Records for this exercise =>
· · · · ·
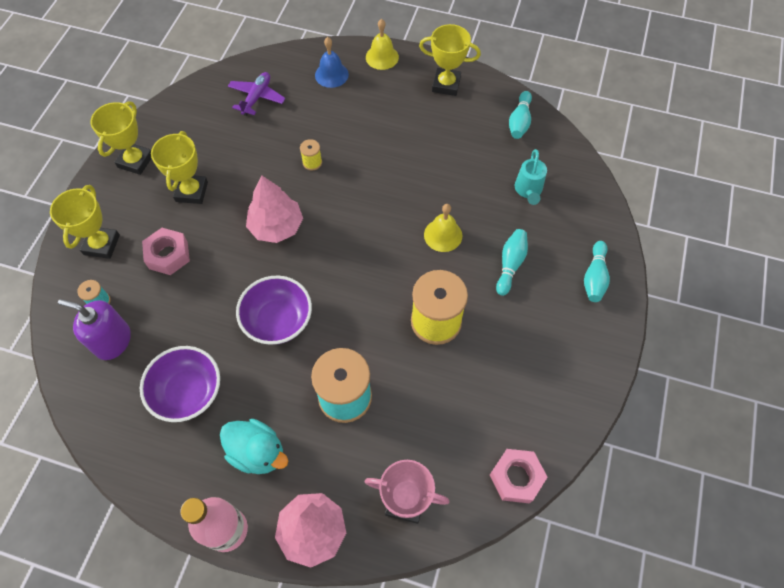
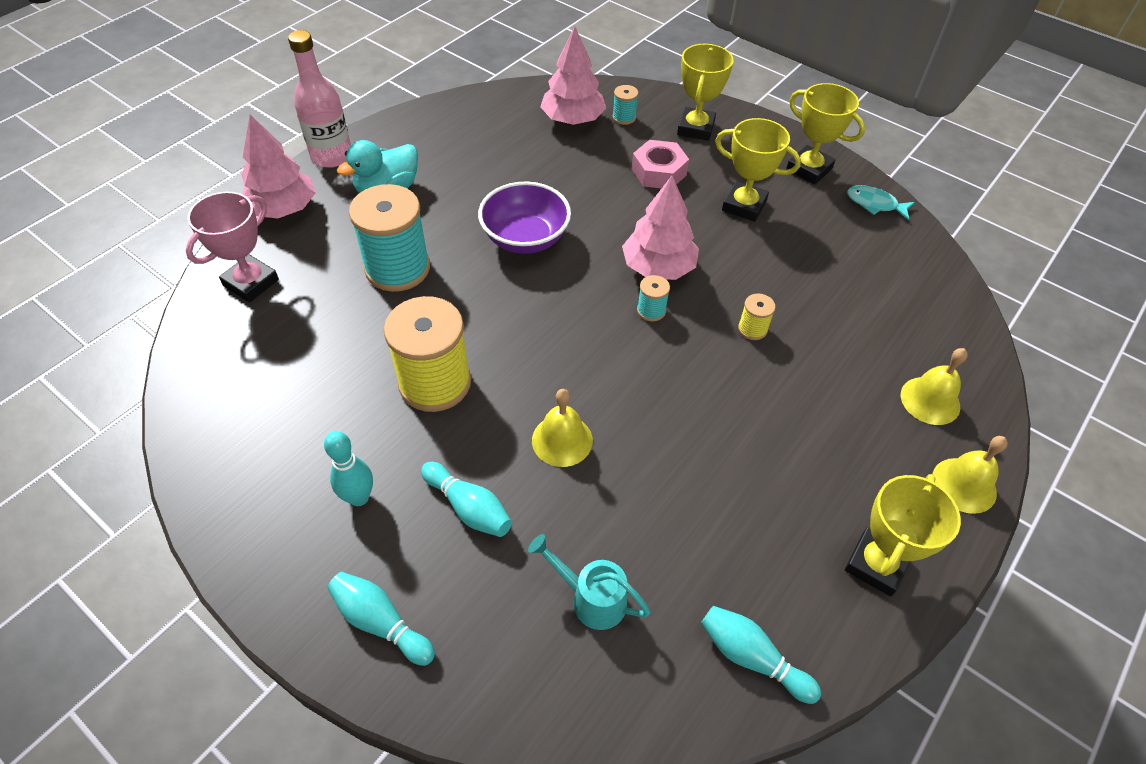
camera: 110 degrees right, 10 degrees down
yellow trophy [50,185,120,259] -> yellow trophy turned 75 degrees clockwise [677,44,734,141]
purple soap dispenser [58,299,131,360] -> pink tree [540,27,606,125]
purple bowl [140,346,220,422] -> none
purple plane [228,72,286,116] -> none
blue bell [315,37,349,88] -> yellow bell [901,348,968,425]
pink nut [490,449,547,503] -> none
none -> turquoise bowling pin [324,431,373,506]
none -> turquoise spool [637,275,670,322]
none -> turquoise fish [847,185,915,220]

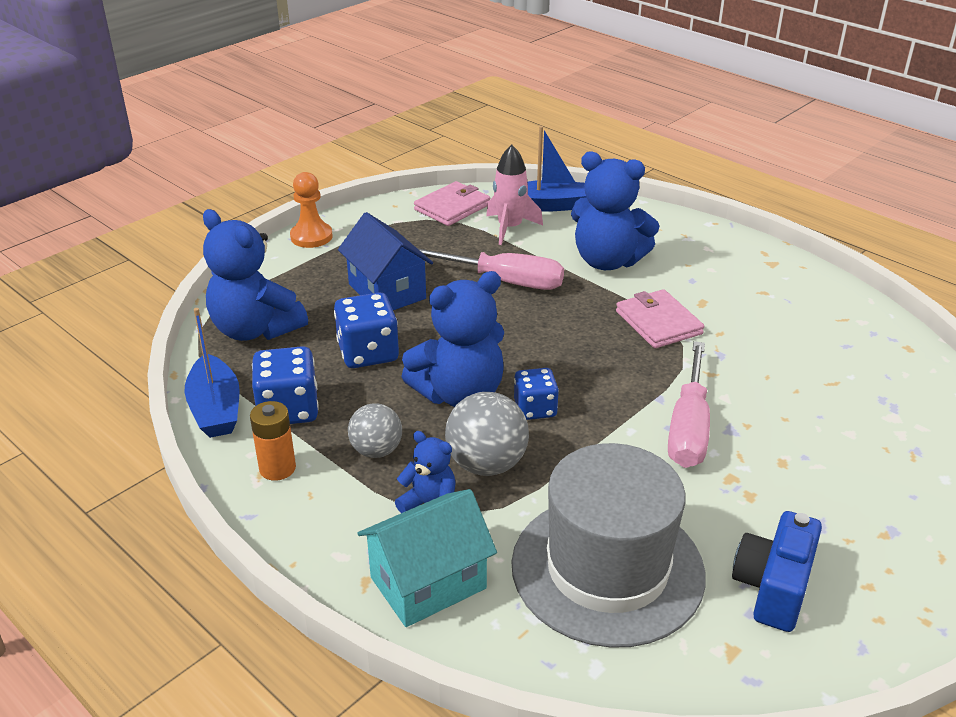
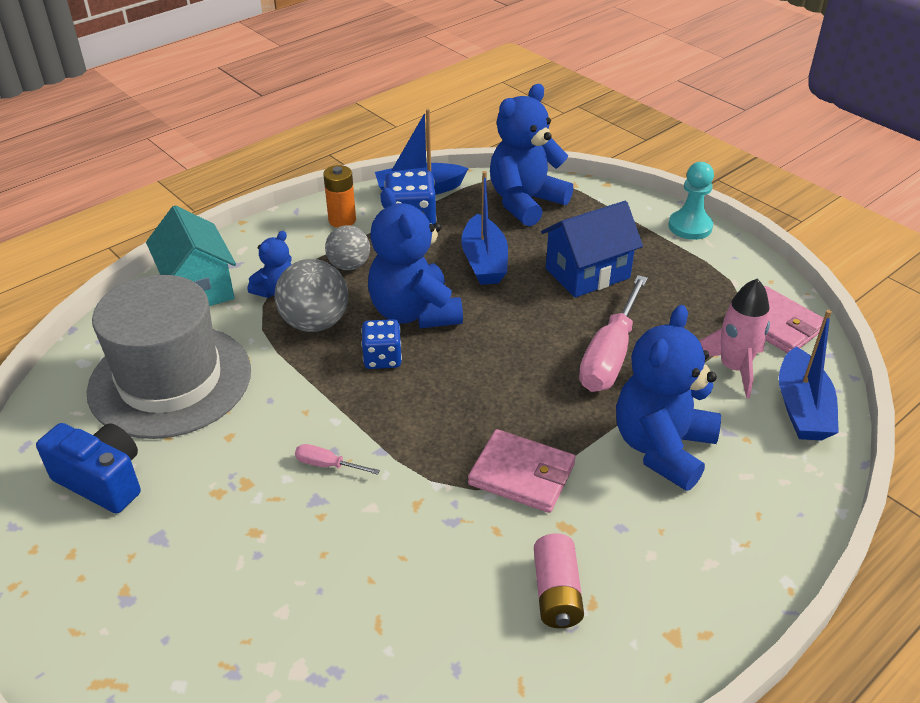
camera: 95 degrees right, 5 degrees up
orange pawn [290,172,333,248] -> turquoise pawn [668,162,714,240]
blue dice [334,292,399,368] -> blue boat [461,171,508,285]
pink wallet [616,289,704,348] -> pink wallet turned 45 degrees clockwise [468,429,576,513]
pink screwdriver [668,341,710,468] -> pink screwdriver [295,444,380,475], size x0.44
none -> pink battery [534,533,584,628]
· · · · ·
Exercise => Your copy should match the material above exactly, minus its pictures.

Solved exercise =>
camera: 110 degrees right, 10 degrees down
yellow trophy [50,185,120,259] -> yellow trophy turned 75 degrees clockwise [677,44,734,141]
purple soap dispenser [58,299,131,360] -> pink tree [540,27,606,125]
purple bowl [140,346,220,422] -> none
purple plane [228,72,286,116] -> none
blue bell [315,37,349,88] -> yellow bell [901,348,968,425]
pink nut [490,449,547,503] -> none
none -> turquoise bowling pin [324,431,373,506]
none -> turquoise spool [637,275,670,322]
none -> turquoise fish [847,185,915,220]

camera: 95 degrees right, 5 degrees up
orange pawn [290,172,333,248] -> turquoise pawn [668,162,714,240]
blue dice [334,292,399,368] -> blue boat [461,171,508,285]
pink wallet [616,289,704,348] -> pink wallet turned 45 degrees clockwise [468,429,576,513]
pink screwdriver [668,341,710,468] -> pink screwdriver [295,444,380,475], size x0.44
none -> pink battery [534,533,584,628]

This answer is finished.